WHAT YOU ARE ASKED TO DO. Filtering the records below, copy only those lines that include the word "pentagon".

INPUT RECORDS.
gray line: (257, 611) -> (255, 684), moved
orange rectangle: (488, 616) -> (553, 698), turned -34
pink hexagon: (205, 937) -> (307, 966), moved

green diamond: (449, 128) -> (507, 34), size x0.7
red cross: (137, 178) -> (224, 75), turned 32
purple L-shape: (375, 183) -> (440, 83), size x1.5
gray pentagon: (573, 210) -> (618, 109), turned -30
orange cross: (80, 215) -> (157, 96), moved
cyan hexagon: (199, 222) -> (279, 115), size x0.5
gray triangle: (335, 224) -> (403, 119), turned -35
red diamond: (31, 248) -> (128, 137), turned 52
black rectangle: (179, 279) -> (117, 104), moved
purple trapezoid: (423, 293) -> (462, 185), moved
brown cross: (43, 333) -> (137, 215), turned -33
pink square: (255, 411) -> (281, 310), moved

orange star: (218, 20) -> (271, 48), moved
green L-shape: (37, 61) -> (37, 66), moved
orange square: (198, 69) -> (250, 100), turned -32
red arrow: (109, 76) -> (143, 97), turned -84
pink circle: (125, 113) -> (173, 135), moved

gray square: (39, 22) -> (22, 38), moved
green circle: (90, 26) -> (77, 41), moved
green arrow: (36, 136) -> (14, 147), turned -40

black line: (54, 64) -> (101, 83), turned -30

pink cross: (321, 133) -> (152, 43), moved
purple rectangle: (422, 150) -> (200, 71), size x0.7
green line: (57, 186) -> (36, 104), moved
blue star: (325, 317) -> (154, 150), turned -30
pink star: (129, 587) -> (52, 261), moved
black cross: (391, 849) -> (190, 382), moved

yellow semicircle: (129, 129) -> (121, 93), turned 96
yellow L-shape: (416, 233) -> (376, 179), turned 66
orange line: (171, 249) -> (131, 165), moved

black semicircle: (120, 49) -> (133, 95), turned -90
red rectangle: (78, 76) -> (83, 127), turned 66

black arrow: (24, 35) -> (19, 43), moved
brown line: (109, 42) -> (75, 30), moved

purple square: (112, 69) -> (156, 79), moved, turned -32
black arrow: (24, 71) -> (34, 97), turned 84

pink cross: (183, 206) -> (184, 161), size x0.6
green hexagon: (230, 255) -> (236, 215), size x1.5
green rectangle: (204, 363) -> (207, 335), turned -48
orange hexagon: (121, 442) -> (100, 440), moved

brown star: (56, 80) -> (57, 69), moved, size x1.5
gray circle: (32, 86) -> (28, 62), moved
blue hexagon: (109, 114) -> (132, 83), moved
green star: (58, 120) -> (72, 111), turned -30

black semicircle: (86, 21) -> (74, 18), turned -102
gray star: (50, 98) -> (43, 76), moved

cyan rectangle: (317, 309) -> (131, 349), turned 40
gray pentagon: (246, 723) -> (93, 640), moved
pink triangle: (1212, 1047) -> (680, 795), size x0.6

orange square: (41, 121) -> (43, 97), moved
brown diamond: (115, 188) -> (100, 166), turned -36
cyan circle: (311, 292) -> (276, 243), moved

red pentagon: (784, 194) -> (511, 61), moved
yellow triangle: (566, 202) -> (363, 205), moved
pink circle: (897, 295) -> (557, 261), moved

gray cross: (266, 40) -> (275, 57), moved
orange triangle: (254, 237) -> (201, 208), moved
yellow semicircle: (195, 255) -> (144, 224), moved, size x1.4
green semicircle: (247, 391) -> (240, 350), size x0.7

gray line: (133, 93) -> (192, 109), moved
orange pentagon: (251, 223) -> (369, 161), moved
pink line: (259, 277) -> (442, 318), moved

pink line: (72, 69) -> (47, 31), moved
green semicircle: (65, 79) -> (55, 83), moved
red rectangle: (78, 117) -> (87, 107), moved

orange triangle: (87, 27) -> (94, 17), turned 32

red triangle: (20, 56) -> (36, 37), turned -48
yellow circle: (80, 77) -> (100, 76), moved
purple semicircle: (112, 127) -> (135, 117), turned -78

ANSWER SECTION.
gray pentagon: (573, 210) -> (618, 109), turned -30
gray pentagon: (246, 723) -> (93, 640), moved
red pentagon: (784, 194) -> (511, 61), moved
orange pentagon: (251, 223) -> (369, 161), moved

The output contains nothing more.